What the task requires -
Reproduce the listing exactly, with no pictures in your copy.
"""
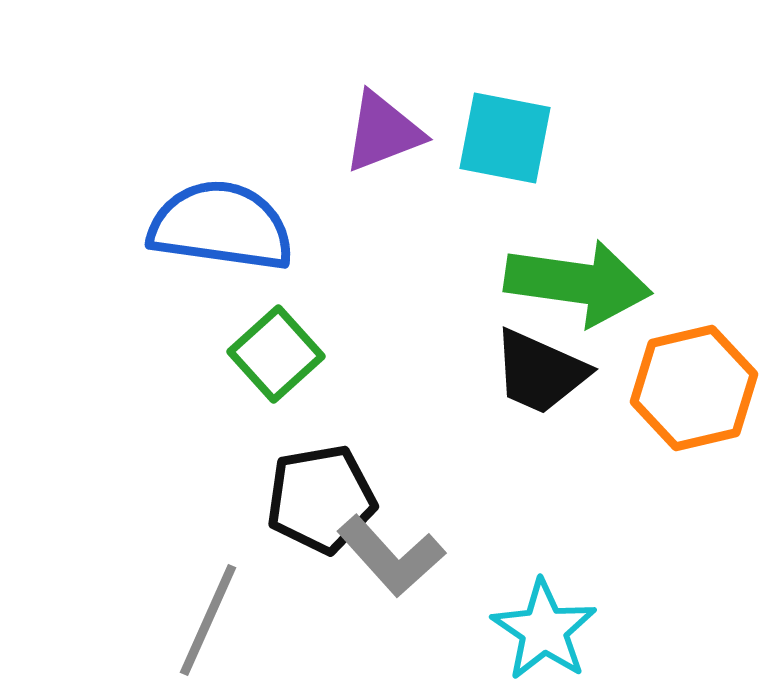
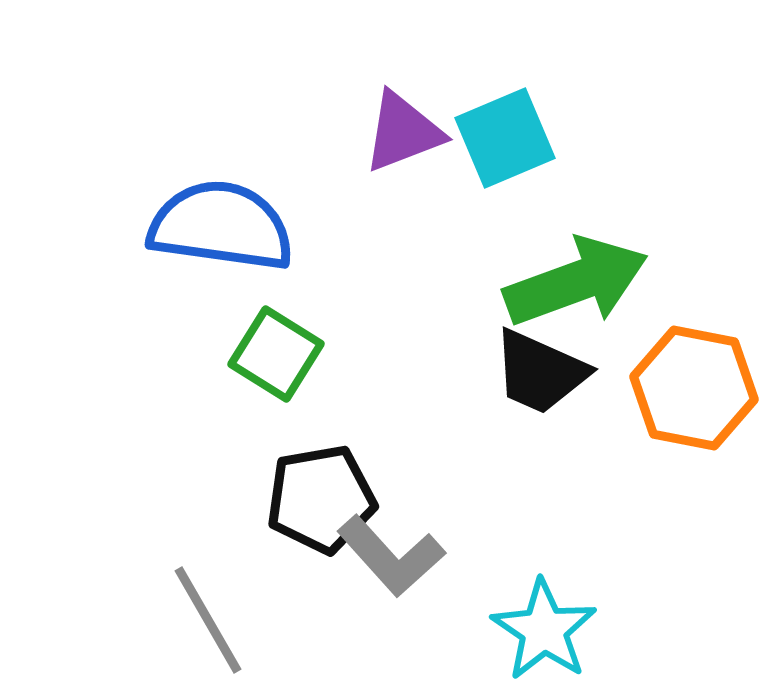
purple triangle: moved 20 px right
cyan square: rotated 34 degrees counterclockwise
green arrow: moved 2 px left, 1 px up; rotated 28 degrees counterclockwise
green square: rotated 16 degrees counterclockwise
orange hexagon: rotated 24 degrees clockwise
gray line: rotated 54 degrees counterclockwise
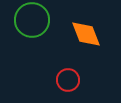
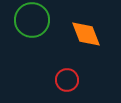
red circle: moved 1 px left
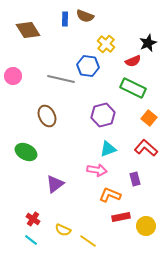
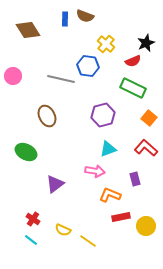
black star: moved 2 px left
pink arrow: moved 2 px left, 1 px down
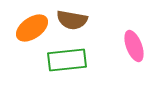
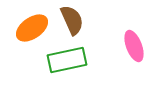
brown semicircle: rotated 124 degrees counterclockwise
green rectangle: rotated 6 degrees counterclockwise
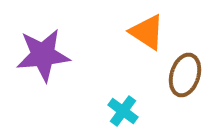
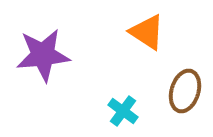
brown ellipse: moved 16 px down
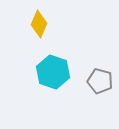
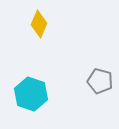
cyan hexagon: moved 22 px left, 22 px down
"""
Solution below -
purple triangle: moved 20 px right
cyan square: rotated 34 degrees counterclockwise
green arrow: moved 2 px left, 1 px up; rotated 28 degrees counterclockwise
green square: rotated 16 degrees counterclockwise
orange hexagon: rotated 24 degrees clockwise
gray line: rotated 54 degrees counterclockwise
red circle: moved 1 px left
black star: moved 2 px left
pink arrow: moved 2 px left, 1 px down
brown semicircle: rotated 124 degrees counterclockwise
green rectangle: rotated 6 degrees counterclockwise
brown ellipse: moved 16 px down
cyan hexagon: moved 22 px left, 22 px down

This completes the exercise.